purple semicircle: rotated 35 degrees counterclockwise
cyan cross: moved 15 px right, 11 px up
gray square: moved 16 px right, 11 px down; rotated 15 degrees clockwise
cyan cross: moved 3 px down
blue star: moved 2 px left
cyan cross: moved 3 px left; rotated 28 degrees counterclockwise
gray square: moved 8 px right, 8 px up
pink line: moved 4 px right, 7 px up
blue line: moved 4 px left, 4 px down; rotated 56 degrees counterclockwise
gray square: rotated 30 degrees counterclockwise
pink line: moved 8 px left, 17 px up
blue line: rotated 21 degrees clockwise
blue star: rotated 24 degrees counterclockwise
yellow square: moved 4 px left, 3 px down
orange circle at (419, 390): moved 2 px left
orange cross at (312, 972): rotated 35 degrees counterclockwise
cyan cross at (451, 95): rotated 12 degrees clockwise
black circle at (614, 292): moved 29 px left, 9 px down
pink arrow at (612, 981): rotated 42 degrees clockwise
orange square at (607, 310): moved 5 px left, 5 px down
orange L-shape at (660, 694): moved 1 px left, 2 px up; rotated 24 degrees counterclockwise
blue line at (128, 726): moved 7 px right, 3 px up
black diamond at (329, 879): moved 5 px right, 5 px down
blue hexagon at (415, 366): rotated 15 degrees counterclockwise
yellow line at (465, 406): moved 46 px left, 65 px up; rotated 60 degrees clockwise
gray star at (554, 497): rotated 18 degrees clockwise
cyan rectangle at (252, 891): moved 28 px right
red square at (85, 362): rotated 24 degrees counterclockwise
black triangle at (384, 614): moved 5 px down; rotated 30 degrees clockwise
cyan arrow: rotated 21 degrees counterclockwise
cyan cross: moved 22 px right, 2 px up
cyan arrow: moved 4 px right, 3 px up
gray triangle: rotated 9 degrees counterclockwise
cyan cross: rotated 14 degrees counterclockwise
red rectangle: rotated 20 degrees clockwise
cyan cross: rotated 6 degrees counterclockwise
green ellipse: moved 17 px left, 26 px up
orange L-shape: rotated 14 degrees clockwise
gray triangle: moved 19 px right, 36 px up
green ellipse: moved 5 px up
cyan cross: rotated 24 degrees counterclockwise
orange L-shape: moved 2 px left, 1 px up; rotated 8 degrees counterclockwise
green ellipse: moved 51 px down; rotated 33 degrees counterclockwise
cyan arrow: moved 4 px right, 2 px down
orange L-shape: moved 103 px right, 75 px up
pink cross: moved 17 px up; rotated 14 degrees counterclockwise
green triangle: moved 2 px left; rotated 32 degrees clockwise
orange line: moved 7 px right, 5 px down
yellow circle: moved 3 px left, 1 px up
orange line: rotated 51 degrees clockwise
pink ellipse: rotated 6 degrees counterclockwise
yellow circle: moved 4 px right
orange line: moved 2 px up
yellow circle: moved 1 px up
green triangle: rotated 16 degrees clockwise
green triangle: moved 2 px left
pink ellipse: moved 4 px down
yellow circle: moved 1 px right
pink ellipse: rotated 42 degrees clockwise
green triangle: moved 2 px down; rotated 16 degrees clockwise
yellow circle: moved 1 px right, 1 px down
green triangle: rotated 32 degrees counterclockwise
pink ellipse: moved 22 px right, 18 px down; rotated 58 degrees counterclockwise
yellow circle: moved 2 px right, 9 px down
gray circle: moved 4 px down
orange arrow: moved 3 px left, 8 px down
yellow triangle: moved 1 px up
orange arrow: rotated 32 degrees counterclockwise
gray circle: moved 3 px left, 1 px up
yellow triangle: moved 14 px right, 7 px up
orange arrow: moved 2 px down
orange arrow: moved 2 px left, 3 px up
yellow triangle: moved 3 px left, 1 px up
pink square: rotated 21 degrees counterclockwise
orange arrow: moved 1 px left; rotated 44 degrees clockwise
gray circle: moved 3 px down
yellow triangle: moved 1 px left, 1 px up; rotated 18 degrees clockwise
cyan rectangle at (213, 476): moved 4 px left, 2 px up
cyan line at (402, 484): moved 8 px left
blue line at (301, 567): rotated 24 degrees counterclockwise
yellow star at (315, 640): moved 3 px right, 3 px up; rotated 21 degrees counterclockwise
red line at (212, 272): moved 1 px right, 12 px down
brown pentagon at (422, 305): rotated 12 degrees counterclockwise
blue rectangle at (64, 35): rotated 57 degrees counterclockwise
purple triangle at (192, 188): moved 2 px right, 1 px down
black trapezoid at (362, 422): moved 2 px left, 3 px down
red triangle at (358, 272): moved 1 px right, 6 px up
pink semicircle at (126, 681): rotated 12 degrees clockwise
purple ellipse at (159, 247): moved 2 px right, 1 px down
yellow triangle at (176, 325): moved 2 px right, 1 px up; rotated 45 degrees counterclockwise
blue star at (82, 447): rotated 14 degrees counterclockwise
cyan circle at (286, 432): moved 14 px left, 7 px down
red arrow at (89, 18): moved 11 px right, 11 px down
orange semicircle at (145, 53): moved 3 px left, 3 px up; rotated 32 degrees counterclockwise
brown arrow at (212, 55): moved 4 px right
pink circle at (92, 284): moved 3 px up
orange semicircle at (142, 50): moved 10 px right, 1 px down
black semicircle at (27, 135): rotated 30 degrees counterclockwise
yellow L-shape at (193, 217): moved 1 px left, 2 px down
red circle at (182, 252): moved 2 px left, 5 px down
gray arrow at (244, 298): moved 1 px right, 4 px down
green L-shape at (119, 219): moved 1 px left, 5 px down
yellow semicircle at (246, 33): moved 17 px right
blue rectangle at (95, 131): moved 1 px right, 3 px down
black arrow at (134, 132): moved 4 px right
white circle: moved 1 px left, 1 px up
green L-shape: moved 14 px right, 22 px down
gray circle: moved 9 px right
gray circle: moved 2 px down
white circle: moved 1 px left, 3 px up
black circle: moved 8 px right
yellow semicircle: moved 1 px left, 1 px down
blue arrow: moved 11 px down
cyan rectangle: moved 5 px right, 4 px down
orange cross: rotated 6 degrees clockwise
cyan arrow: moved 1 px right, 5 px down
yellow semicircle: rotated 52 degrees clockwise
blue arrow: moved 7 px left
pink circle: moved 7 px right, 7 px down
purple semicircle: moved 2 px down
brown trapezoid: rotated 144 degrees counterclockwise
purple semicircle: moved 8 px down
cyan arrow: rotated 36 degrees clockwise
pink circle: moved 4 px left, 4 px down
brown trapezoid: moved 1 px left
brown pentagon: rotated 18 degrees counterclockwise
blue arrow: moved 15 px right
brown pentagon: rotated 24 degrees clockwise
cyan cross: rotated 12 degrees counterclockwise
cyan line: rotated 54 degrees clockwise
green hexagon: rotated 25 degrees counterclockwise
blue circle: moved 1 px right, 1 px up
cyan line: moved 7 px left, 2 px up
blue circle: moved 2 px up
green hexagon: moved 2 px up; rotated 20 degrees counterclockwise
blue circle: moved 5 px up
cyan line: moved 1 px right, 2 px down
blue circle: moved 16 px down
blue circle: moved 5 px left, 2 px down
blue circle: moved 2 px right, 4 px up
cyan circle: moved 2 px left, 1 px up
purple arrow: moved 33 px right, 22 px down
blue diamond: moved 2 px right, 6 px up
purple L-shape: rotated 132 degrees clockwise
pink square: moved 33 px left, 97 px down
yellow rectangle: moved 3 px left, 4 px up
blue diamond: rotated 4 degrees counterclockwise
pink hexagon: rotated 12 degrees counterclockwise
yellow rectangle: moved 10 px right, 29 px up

- [Prompt] Copy out every one of the entries above line for line, keeping each word and number unchanged.

- [Full solution]
purple semicircle: rotated 35 degrees counterclockwise
cyan cross: moved 15 px right, 11 px up
gray square: moved 16 px right, 11 px down; rotated 15 degrees clockwise
cyan cross: moved 3 px down
blue star: moved 2 px left
cyan cross: moved 3 px left; rotated 28 degrees counterclockwise
gray square: moved 8 px right, 8 px up
pink line: moved 4 px right, 7 px up
blue line: moved 4 px left, 4 px down; rotated 56 degrees counterclockwise
gray square: rotated 30 degrees counterclockwise
pink line: moved 8 px left, 17 px up
blue line: rotated 21 degrees clockwise
blue star: rotated 24 degrees counterclockwise
yellow square: moved 4 px left, 3 px down
orange circle at (419, 390): moved 2 px left
orange cross at (312, 972): rotated 35 degrees counterclockwise
cyan cross at (451, 95): rotated 12 degrees clockwise
black circle at (614, 292): moved 29 px left, 9 px down
pink arrow at (612, 981): rotated 42 degrees clockwise
orange square at (607, 310): moved 5 px left, 5 px down
orange L-shape at (660, 694): moved 1 px left, 2 px up; rotated 24 degrees counterclockwise
blue line at (128, 726): moved 7 px right, 3 px up
black diamond at (329, 879): moved 5 px right, 5 px down
blue hexagon at (415, 366): rotated 15 degrees counterclockwise
yellow line at (465, 406): moved 46 px left, 65 px up; rotated 60 degrees clockwise
gray star at (554, 497): rotated 18 degrees clockwise
cyan rectangle at (252, 891): moved 28 px right
red square at (85, 362): rotated 24 degrees counterclockwise
black triangle at (384, 614): moved 5 px down; rotated 30 degrees clockwise
cyan arrow: rotated 21 degrees counterclockwise
cyan cross: moved 22 px right, 2 px up
cyan arrow: moved 4 px right, 3 px up
gray triangle: rotated 9 degrees counterclockwise
cyan cross: rotated 14 degrees counterclockwise
red rectangle: rotated 20 degrees clockwise
cyan cross: rotated 6 degrees counterclockwise
green ellipse: moved 17 px left, 26 px up
orange L-shape: rotated 14 degrees clockwise
gray triangle: moved 19 px right, 36 px up
green ellipse: moved 5 px up
cyan cross: rotated 24 degrees counterclockwise
orange L-shape: moved 2 px left, 1 px up; rotated 8 degrees counterclockwise
green ellipse: moved 51 px down; rotated 33 degrees counterclockwise
cyan arrow: moved 4 px right, 2 px down
orange L-shape: moved 103 px right, 75 px up
pink cross: moved 17 px up; rotated 14 degrees counterclockwise
green triangle: moved 2 px left; rotated 32 degrees clockwise
orange line: moved 7 px right, 5 px down
yellow circle: moved 3 px left, 1 px up
orange line: rotated 51 degrees clockwise
pink ellipse: rotated 6 degrees counterclockwise
yellow circle: moved 4 px right
orange line: moved 2 px up
yellow circle: moved 1 px up
green triangle: rotated 16 degrees clockwise
green triangle: moved 2 px left
pink ellipse: moved 4 px down
yellow circle: moved 1 px right
pink ellipse: rotated 42 degrees clockwise
green triangle: moved 2 px down; rotated 16 degrees clockwise
yellow circle: moved 1 px right, 1 px down
green triangle: rotated 32 degrees counterclockwise
pink ellipse: moved 22 px right, 18 px down; rotated 58 degrees counterclockwise
yellow circle: moved 2 px right, 9 px down
gray circle: moved 4 px down
orange arrow: moved 3 px left, 8 px down
yellow triangle: moved 1 px up
orange arrow: rotated 32 degrees counterclockwise
gray circle: moved 3 px left, 1 px up
yellow triangle: moved 14 px right, 7 px up
orange arrow: moved 2 px down
orange arrow: moved 2 px left, 3 px up
yellow triangle: moved 3 px left, 1 px up
pink square: rotated 21 degrees counterclockwise
orange arrow: moved 1 px left; rotated 44 degrees clockwise
gray circle: moved 3 px down
yellow triangle: moved 1 px left, 1 px up; rotated 18 degrees clockwise
cyan rectangle at (213, 476): moved 4 px left, 2 px up
cyan line at (402, 484): moved 8 px left
blue line at (301, 567): rotated 24 degrees counterclockwise
yellow star at (315, 640): moved 3 px right, 3 px up; rotated 21 degrees counterclockwise
red line at (212, 272): moved 1 px right, 12 px down
brown pentagon at (422, 305): rotated 12 degrees counterclockwise
blue rectangle at (64, 35): rotated 57 degrees counterclockwise
purple triangle at (192, 188): moved 2 px right, 1 px down
black trapezoid at (362, 422): moved 2 px left, 3 px down
red triangle at (358, 272): moved 1 px right, 6 px up
pink semicircle at (126, 681): rotated 12 degrees clockwise
purple ellipse at (159, 247): moved 2 px right, 1 px down
yellow triangle at (176, 325): moved 2 px right, 1 px up; rotated 45 degrees counterclockwise
blue star at (82, 447): rotated 14 degrees counterclockwise
cyan circle at (286, 432): moved 14 px left, 7 px down
red arrow at (89, 18): moved 11 px right, 11 px down
orange semicircle at (145, 53): moved 3 px left, 3 px up; rotated 32 degrees counterclockwise
brown arrow at (212, 55): moved 4 px right
pink circle at (92, 284): moved 3 px up
orange semicircle at (142, 50): moved 10 px right, 1 px down
black semicircle at (27, 135): rotated 30 degrees counterclockwise
yellow L-shape at (193, 217): moved 1 px left, 2 px down
red circle at (182, 252): moved 2 px left, 5 px down
gray arrow at (244, 298): moved 1 px right, 4 px down
green L-shape at (119, 219): moved 1 px left, 5 px down
yellow semicircle at (246, 33): moved 17 px right
blue rectangle at (95, 131): moved 1 px right, 3 px down
black arrow at (134, 132): moved 4 px right
white circle: moved 1 px left, 1 px up
green L-shape: moved 14 px right, 22 px down
gray circle: moved 9 px right
gray circle: moved 2 px down
white circle: moved 1 px left, 3 px up
black circle: moved 8 px right
yellow semicircle: moved 1 px left, 1 px down
blue arrow: moved 11 px down
cyan rectangle: moved 5 px right, 4 px down
orange cross: rotated 6 degrees clockwise
cyan arrow: moved 1 px right, 5 px down
yellow semicircle: rotated 52 degrees clockwise
blue arrow: moved 7 px left
pink circle: moved 7 px right, 7 px down
purple semicircle: moved 2 px down
brown trapezoid: rotated 144 degrees counterclockwise
purple semicircle: moved 8 px down
cyan arrow: rotated 36 degrees clockwise
pink circle: moved 4 px left, 4 px down
brown trapezoid: moved 1 px left
brown pentagon: rotated 18 degrees counterclockwise
blue arrow: moved 15 px right
brown pentagon: rotated 24 degrees clockwise
cyan cross: rotated 12 degrees counterclockwise
cyan line: rotated 54 degrees clockwise
green hexagon: rotated 25 degrees counterclockwise
blue circle: moved 1 px right, 1 px up
cyan line: moved 7 px left, 2 px up
blue circle: moved 2 px up
green hexagon: moved 2 px up; rotated 20 degrees counterclockwise
blue circle: moved 5 px up
cyan line: moved 1 px right, 2 px down
blue circle: moved 16 px down
blue circle: moved 5 px left, 2 px down
blue circle: moved 2 px right, 4 px up
cyan circle: moved 2 px left, 1 px up
purple arrow: moved 33 px right, 22 px down
blue diamond: moved 2 px right, 6 px up
purple L-shape: rotated 132 degrees clockwise
pink square: moved 33 px left, 97 px down
yellow rectangle: moved 3 px left, 4 px up
blue diamond: rotated 4 degrees counterclockwise
pink hexagon: rotated 12 degrees counterclockwise
yellow rectangle: moved 10 px right, 29 px up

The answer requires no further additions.